DATA LISTING.
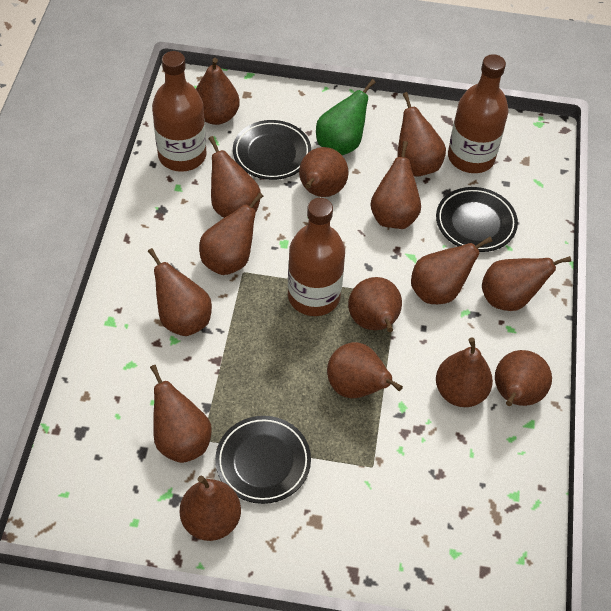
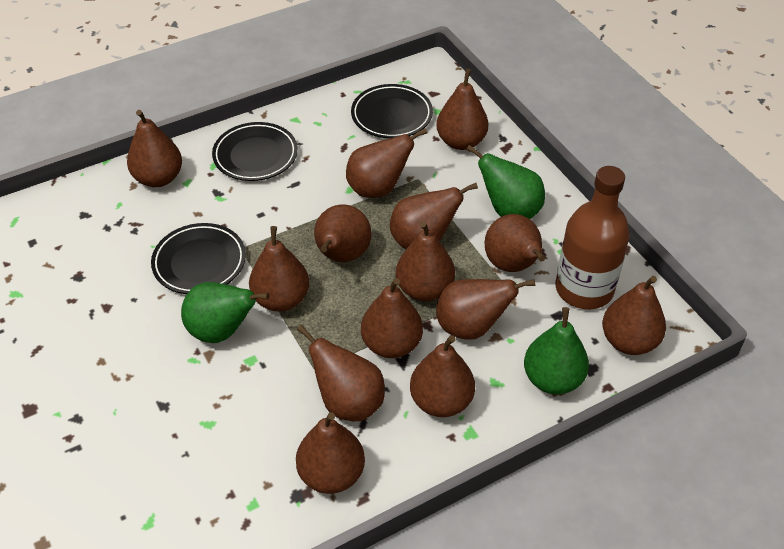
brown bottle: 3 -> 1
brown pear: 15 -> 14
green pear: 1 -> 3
* * *
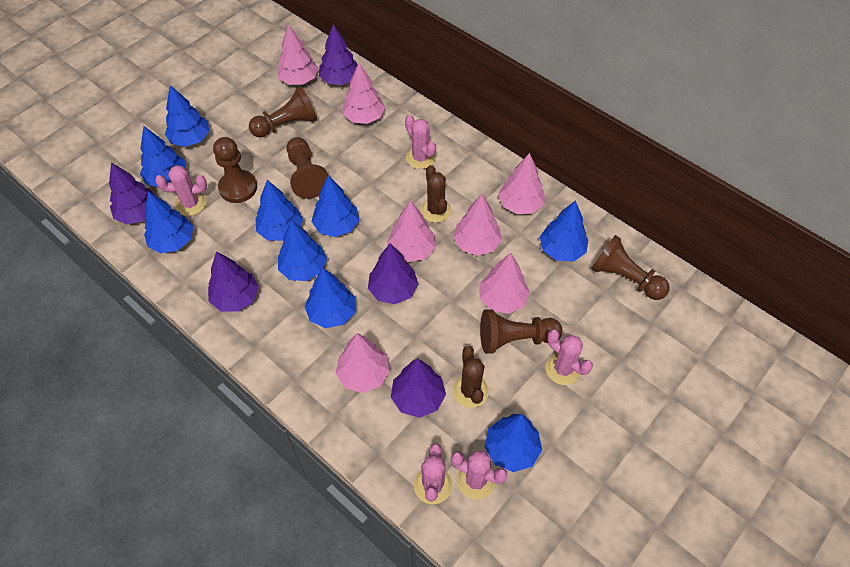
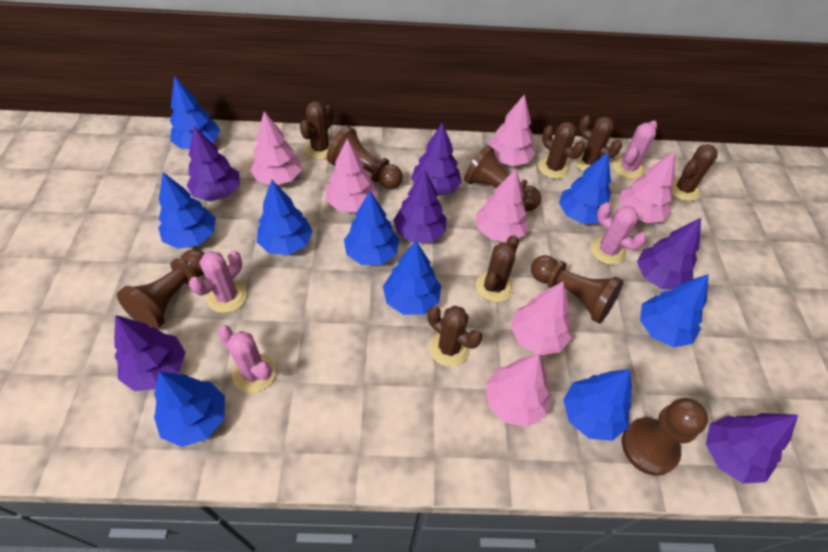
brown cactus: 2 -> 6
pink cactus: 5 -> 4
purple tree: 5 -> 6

TASK BRIEF. From the records above, copy every line that includes the word "brown".

SOLUTION FOR THIS EXERCISE.
brown bottle: 3 -> 1
brown pear: 15 -> 14
brown cactus: 2 -> 6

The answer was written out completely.